◆ PROMPT ◆
Write each line out again exactly as written.

-- start of MATERIAL FOR THE TASK --

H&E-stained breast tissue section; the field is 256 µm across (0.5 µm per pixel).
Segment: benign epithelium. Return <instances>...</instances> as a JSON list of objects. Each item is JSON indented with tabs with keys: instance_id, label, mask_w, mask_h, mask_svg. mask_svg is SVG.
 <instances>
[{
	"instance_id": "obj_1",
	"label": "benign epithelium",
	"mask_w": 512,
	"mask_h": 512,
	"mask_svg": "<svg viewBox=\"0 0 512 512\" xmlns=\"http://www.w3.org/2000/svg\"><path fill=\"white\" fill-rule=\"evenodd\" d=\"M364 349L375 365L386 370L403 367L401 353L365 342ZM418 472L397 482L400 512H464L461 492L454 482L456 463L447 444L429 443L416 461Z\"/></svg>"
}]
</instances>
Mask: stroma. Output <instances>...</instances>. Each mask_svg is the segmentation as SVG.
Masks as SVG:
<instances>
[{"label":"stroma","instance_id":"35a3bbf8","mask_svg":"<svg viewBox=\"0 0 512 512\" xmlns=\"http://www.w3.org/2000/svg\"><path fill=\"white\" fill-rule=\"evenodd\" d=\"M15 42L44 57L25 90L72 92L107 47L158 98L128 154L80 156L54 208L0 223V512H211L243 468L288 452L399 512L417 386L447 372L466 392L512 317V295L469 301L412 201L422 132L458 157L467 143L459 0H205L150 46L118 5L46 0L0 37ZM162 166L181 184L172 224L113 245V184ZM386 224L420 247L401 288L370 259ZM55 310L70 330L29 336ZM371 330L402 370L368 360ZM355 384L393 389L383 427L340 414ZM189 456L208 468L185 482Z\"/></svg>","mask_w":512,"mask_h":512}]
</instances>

-- end of MATERIAL FOR THE TASK --

◆ EXERCISE OUTPUT ◆
H&E-stained breast tissue section; the field is 256 µm across (0.5 µm per pixel).
Segment: benign epithelium. Return <instances>...</instances> as a JSON list of objects. Each item is JSON indented with tabs with keys: instance_id, label, mask_w, mask_h, mask_svg. mask_svg is SVG.
 <instances>
[{
	"instance_id": "obj_1",
	"label": "benign epithelium",
	"mask_w": 512,
	"mask_h": 512,
	"mask_svg": "<svg viewBox=\"0 0 512 512\" xmlns=\"http://www.w3.org/2000/svg\"><path fill=\"white\" fill-rule=\"evenodd\" d=\"M364 349L375 365L386 370L403 367L401 353L365 342ZM418 472L397 482L400 512H464L461 492L454 482L456 463L447 444L429 443L416 461Z\"/></svg>"
}]
</instances>
Mask: stroma. Output <instances>...</instances>. Each mask_svg is the segmentation as SVG.
Masks as SVG:
<instances>
[{"label":"stroma","instance_id":"35a3bbf8","mask_svg":"<svg viewBox=\"0 0 512 512\" xmlns=\"http://www.w3.org/2000/svg\"><path fill=\"white\" fill-rule=\"evenodd\" d=\"M15 42L44 57L25 90L72 92L107 47L158 98L128 154L80 156L54 208L0 223V512H211L243 468L288 452L399 512L417 386L447 372L466 392L512 317V295L469 301L412 201L422 132L458 157L467 143L459 0H205L150 46L118 5L46 0L0 37ZM162 166L181 184L172 224L113 245V184ZM386 224L420 247L401 288L370 259ZM55 310L70 330L29 336ZM371 330L402 370L368 360ZM355 384L393 389L383 427L340 414ZM189 456L208 468L185 482Z\"/></svg>","mask_w":512,"mask_h":512}]
</instances>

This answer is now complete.